REQUIRED WORK
Lines of the records that hold the word "none" are to be counted; give the number and nothing more.

RECORDS TO PROCESS
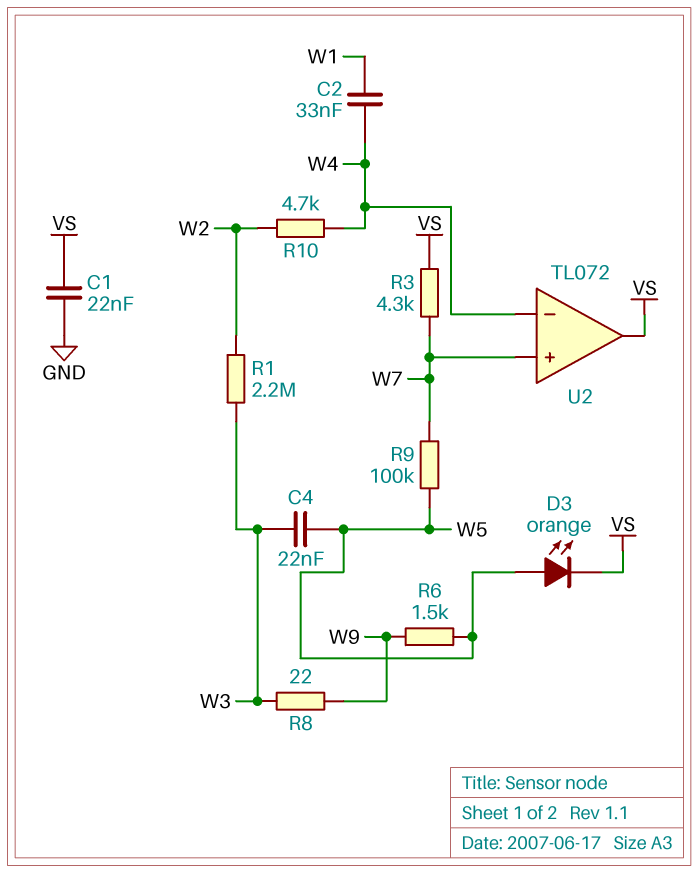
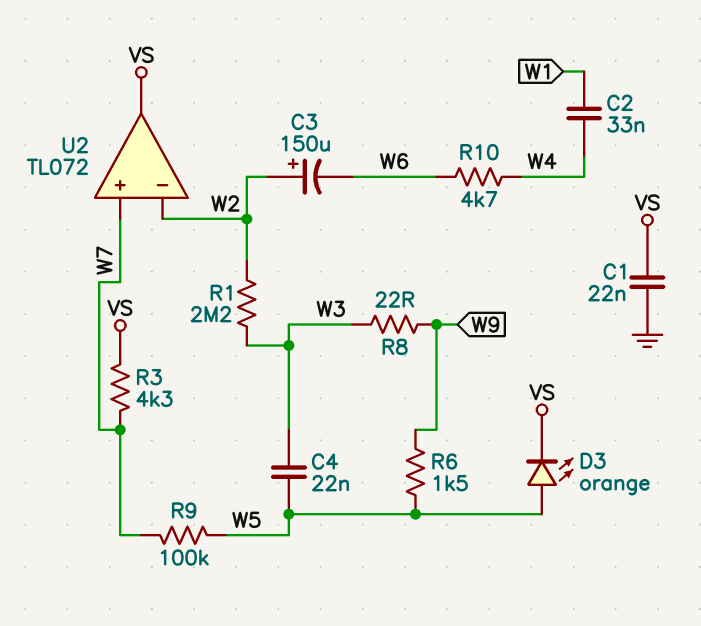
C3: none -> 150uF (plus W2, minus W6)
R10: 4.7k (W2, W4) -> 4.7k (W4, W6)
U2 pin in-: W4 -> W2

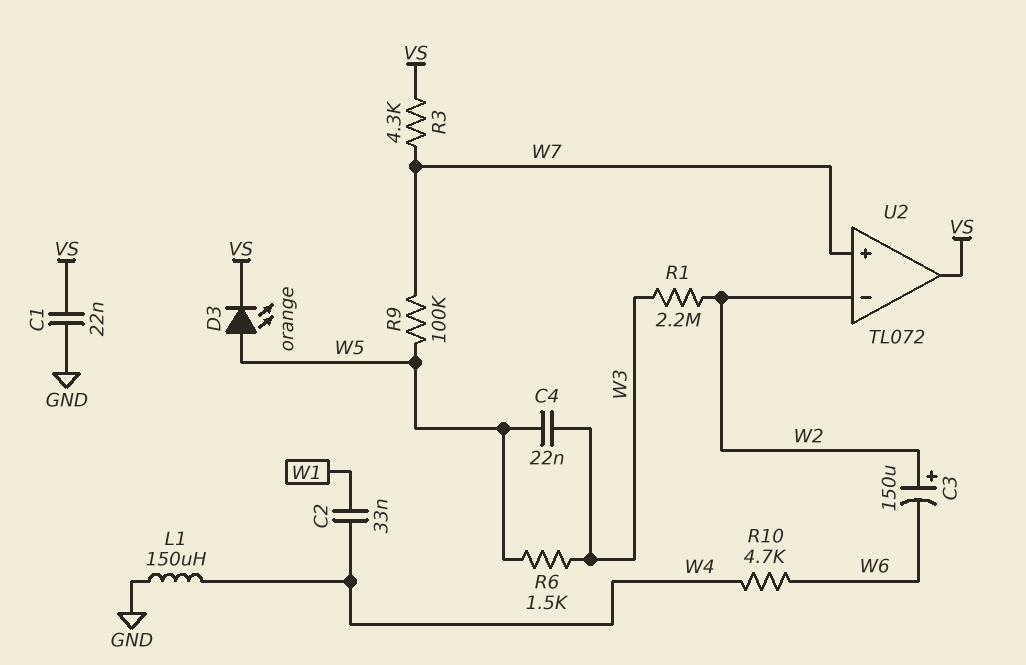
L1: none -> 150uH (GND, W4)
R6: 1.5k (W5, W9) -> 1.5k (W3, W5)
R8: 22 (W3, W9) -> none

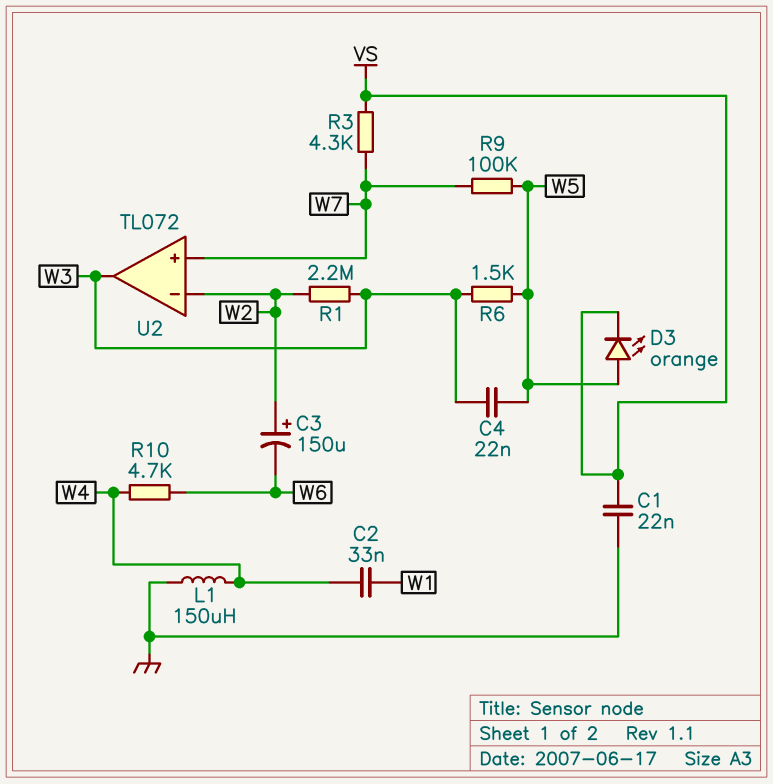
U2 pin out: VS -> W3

YOUR SOLUTION
3